START Extracted records

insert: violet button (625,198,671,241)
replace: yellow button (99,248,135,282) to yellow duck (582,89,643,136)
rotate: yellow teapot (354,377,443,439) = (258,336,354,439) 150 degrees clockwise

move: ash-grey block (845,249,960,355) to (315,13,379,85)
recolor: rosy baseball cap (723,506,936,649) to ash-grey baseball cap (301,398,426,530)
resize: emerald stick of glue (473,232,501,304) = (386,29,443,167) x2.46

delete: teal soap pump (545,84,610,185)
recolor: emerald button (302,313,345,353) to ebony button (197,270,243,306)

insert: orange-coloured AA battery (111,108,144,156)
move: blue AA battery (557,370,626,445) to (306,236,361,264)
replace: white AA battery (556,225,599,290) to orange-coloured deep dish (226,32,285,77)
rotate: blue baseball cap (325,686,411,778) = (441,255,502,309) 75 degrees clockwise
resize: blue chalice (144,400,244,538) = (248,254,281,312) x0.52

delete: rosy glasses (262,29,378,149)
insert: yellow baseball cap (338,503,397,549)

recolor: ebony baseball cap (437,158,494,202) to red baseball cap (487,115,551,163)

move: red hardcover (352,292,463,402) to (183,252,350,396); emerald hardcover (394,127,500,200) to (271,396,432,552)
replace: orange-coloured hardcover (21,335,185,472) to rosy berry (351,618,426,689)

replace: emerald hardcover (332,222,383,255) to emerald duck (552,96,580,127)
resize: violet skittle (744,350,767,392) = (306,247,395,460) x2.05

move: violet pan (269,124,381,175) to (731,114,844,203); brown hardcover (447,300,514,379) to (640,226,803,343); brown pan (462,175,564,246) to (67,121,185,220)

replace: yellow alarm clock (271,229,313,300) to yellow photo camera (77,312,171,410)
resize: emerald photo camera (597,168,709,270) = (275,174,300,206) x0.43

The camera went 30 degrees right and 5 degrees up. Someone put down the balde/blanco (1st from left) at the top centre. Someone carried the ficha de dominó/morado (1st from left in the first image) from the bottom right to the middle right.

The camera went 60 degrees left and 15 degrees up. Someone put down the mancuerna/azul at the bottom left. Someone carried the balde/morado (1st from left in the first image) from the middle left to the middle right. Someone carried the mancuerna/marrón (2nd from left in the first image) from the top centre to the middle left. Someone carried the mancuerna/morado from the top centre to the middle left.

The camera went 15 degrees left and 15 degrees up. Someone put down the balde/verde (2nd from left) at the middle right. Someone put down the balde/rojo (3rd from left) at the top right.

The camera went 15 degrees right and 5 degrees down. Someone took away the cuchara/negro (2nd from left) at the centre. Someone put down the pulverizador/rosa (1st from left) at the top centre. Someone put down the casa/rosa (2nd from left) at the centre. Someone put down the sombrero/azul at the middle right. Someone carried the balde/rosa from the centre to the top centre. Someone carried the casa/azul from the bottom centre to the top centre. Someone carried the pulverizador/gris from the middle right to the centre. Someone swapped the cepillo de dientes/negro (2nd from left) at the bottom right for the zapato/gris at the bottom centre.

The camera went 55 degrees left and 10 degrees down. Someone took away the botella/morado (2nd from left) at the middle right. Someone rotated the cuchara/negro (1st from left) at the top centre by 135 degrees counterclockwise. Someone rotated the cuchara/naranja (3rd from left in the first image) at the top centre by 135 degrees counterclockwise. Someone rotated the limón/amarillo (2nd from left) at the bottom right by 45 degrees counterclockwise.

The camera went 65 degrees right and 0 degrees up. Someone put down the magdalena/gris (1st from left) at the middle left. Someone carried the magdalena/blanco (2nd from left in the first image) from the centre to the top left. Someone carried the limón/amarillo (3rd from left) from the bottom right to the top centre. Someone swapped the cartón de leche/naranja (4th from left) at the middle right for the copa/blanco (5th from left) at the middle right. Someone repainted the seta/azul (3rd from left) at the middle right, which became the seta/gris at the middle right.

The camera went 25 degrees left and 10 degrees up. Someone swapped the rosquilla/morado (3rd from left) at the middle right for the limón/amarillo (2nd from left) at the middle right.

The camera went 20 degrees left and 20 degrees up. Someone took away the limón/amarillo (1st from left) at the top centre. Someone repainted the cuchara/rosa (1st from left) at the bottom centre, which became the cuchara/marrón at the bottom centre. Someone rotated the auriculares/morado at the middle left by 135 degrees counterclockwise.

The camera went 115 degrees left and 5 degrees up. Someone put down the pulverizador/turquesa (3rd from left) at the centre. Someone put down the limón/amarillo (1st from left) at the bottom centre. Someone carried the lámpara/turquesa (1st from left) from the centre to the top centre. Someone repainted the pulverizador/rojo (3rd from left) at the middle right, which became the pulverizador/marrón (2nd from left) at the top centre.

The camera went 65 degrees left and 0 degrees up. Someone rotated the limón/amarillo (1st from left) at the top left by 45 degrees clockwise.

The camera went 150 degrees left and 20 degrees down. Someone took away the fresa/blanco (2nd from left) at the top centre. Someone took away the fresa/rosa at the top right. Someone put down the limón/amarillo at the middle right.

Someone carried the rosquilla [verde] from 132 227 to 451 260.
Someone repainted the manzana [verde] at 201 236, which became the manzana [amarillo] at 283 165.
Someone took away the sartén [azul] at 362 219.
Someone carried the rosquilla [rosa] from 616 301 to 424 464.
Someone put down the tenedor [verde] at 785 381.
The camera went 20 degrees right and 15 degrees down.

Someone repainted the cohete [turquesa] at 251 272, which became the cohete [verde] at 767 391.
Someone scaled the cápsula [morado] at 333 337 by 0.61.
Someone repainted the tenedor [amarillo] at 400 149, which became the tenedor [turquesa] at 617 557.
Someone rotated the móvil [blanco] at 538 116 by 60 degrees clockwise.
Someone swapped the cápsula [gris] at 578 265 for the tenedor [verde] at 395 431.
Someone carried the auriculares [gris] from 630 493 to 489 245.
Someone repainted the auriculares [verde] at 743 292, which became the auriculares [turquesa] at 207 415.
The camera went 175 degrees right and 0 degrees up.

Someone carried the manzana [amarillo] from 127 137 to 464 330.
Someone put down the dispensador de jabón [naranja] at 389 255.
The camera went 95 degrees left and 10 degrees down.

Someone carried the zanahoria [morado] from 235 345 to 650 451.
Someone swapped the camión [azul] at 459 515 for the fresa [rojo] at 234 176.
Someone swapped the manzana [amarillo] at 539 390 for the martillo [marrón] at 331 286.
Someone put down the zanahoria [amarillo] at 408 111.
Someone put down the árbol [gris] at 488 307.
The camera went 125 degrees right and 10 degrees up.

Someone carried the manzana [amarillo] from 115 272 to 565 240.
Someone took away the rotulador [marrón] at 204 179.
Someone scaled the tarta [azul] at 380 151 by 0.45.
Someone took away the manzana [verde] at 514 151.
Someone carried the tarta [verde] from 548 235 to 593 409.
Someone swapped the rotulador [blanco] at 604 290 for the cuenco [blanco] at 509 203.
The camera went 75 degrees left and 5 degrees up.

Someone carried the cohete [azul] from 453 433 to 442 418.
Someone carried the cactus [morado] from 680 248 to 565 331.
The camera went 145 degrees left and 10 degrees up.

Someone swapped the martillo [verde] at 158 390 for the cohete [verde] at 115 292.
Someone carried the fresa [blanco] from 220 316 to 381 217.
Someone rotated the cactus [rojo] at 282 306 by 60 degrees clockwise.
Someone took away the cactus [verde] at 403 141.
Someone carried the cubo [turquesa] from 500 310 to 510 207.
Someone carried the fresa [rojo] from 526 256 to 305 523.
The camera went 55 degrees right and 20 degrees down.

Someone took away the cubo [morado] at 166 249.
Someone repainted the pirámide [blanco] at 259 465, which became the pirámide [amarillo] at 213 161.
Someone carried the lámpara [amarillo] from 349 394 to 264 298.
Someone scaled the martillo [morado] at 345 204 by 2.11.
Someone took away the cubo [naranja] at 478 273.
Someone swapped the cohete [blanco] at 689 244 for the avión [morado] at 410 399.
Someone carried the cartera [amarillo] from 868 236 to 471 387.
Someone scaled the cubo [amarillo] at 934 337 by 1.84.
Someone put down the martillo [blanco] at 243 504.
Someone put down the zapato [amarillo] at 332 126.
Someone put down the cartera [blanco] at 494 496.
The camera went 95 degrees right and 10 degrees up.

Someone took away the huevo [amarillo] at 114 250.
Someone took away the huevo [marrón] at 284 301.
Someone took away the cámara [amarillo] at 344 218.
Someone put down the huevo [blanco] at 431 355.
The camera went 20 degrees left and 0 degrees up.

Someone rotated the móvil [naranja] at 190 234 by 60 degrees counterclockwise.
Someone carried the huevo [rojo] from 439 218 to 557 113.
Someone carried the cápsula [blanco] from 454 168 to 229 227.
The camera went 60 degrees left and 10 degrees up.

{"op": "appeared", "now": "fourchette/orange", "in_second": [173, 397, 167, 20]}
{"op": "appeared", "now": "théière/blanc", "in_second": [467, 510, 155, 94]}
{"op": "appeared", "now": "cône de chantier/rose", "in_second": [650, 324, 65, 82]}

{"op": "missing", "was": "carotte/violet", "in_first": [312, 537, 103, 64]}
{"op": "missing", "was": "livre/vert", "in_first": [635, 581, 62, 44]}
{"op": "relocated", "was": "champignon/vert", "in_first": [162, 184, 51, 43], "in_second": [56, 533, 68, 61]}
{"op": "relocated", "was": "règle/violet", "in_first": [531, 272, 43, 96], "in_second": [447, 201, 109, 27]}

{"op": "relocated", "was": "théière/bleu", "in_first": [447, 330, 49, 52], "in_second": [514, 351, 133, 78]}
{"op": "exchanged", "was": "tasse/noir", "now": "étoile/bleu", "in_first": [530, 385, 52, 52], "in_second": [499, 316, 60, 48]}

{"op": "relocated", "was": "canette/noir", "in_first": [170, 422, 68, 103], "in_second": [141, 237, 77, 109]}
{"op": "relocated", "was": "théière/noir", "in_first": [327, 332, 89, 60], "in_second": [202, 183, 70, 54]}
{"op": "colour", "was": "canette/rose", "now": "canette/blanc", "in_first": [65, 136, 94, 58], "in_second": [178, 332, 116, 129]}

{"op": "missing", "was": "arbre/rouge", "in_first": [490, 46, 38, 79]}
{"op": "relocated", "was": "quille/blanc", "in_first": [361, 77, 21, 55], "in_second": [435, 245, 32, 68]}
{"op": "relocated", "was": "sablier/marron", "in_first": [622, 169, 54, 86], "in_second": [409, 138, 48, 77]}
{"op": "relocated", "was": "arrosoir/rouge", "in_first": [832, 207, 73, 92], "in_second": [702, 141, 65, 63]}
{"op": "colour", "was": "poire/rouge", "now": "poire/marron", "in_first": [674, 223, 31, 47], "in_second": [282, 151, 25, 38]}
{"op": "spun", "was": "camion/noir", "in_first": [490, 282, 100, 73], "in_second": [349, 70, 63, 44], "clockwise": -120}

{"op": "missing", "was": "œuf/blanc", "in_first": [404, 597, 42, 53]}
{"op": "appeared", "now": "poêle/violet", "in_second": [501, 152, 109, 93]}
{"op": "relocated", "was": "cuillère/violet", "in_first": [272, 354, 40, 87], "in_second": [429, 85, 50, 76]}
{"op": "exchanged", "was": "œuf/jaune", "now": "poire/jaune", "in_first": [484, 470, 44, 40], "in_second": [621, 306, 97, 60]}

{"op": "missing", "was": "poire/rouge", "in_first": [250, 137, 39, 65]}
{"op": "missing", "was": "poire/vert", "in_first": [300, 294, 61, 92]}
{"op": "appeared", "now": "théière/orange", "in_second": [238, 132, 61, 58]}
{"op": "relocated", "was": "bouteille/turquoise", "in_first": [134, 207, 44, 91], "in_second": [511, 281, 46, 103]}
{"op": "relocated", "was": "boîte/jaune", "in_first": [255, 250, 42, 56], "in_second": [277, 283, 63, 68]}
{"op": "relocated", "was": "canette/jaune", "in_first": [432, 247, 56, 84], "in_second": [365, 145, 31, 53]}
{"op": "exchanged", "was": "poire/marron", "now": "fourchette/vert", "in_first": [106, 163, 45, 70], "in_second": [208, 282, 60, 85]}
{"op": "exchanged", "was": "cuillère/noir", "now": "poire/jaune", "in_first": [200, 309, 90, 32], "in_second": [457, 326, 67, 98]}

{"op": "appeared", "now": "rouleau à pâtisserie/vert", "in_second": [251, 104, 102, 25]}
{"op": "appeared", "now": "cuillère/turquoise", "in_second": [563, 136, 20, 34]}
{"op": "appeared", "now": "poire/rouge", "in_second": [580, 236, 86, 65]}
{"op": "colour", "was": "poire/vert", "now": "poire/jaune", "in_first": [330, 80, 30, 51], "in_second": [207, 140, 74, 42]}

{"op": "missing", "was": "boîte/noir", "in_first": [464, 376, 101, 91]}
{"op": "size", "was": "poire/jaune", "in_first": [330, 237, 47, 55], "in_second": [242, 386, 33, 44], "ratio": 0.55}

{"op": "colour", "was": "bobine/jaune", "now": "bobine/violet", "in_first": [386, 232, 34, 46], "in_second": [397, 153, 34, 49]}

END Extracted records

What the task requires: The answer is the run of lines above from the line containing "move: violet pan" through the line containing "The camera went 30", copied exactly and alone.

Answer area:
move: violet pan (269,124,381,175) to (731,114,844,203); brown hardcover (447,300,514,379) to (640,226,803,343); brown pan (462,175,564,246) to (67,121,185,220)

replace: yellow alarm clock (271,229,313,300) to yellow photo camera (77,312,171,410)
resize: emerald photo camera (597,168,709,270) = (275,174,300,206) x0.43

The camera went 30 degrees right and 5 degrees up. Someone put down the balde/blanco (1st from left) at the top centre. Someone carried the ficha de dominó/morado (1st from left in the first image) from the bottom right to the middle right.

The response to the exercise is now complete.